» Your objective
Each line below is to be repeated exactly; any picture is to be left out.

» Material provided
________________

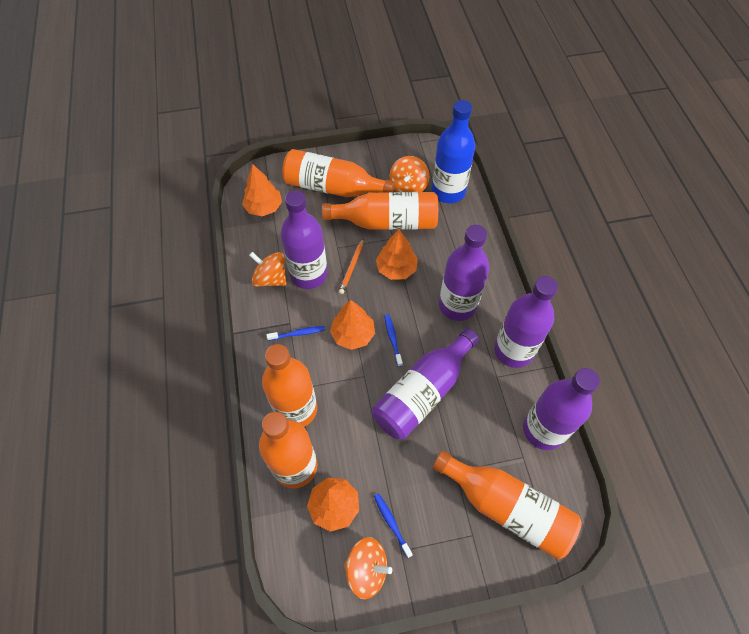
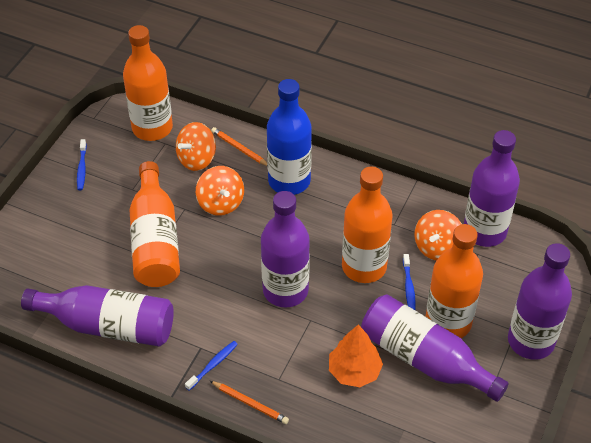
orange bottle: 5 -> 4
orange pencil: 1 -> 2
orange tree: 4 -> 1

________________

» Exercise answer
orange bottle: 5 -> 4
orange pencil: 1 -> 2
orange tree: 4 -> 1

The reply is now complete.